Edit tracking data
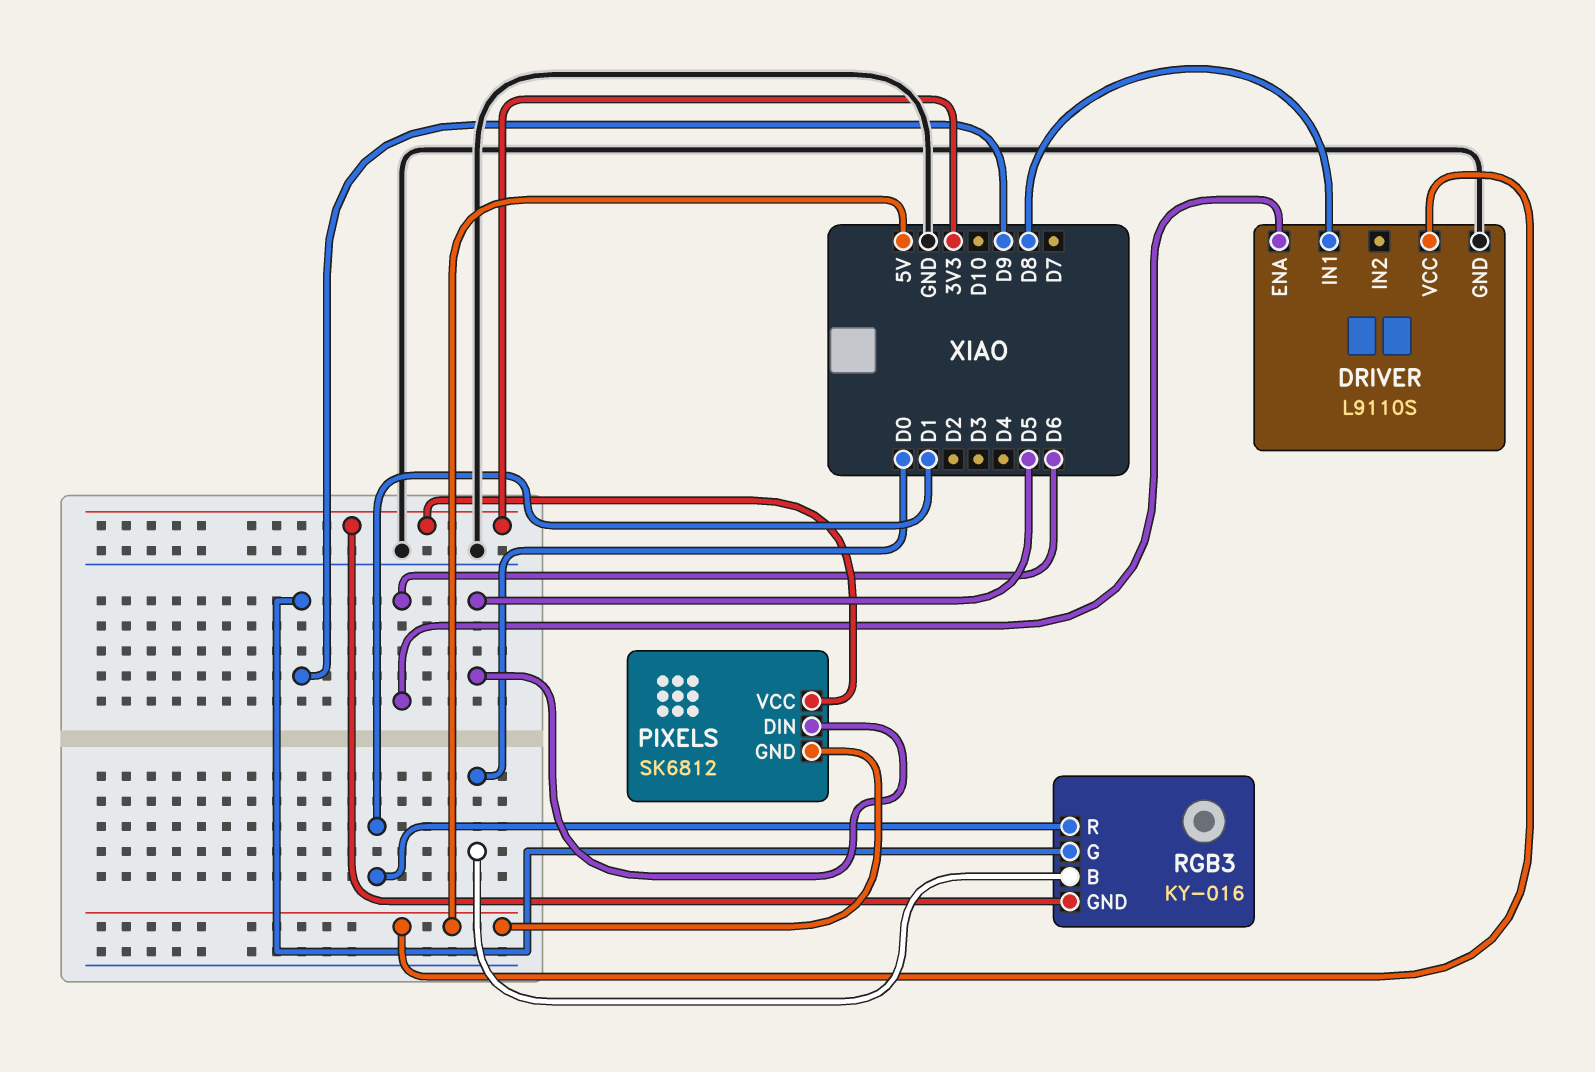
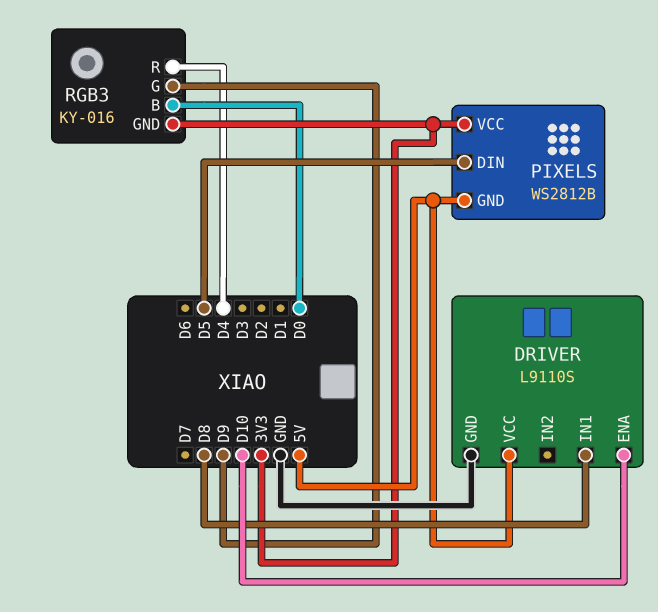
DRIVER pin ENA: D6 -> D10
PIXELS: SK6812 -> WS2812B
RGB3 pin R: D1 -> D4

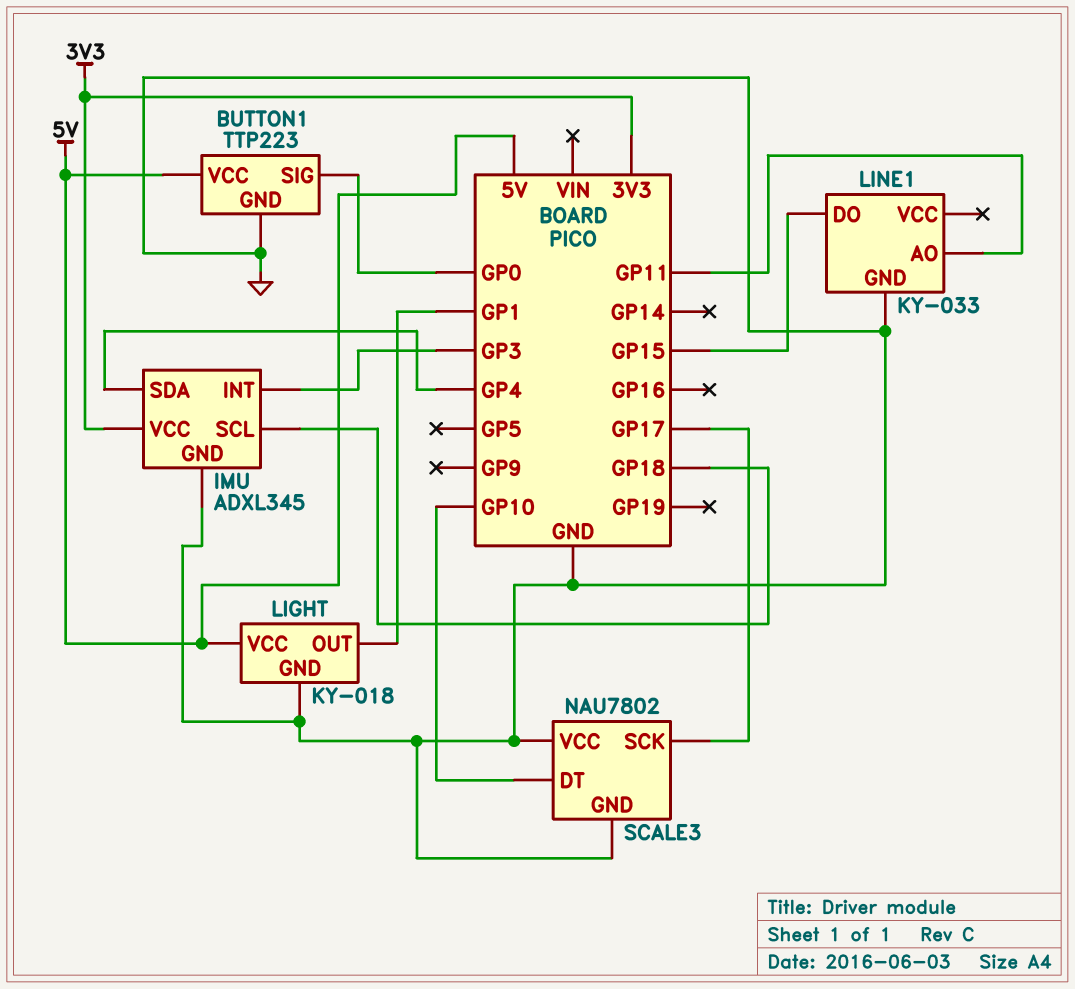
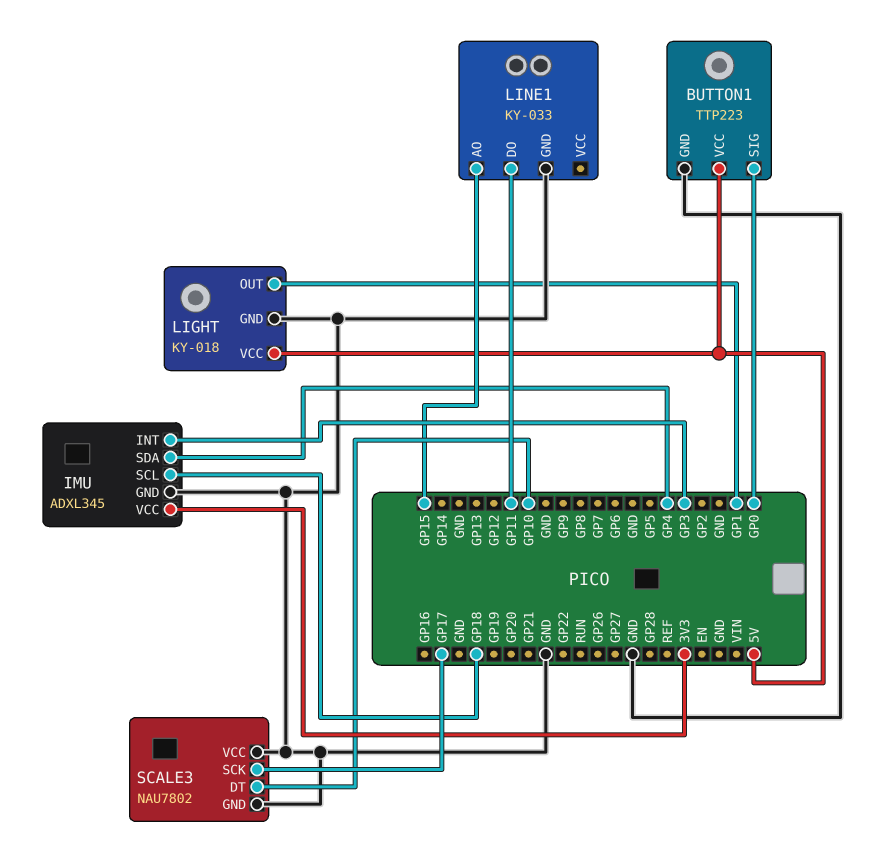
LINE1 pin AO: GP11 -> GP15
LINE1 pin DO: GP15 -> GP11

Exercise directions
Nothing but an exact copy of the data above, minus its pictures, should appear in the response.

Answer space
DRIVER pin ENA: D6 -> D10
PIXELS: SK6812 -> WS2812B
RGB3 pin R: D1 -> D4

LINE1 pin AO: GP11 -> GP15
LINE1 pin DO: GP15 -> GP11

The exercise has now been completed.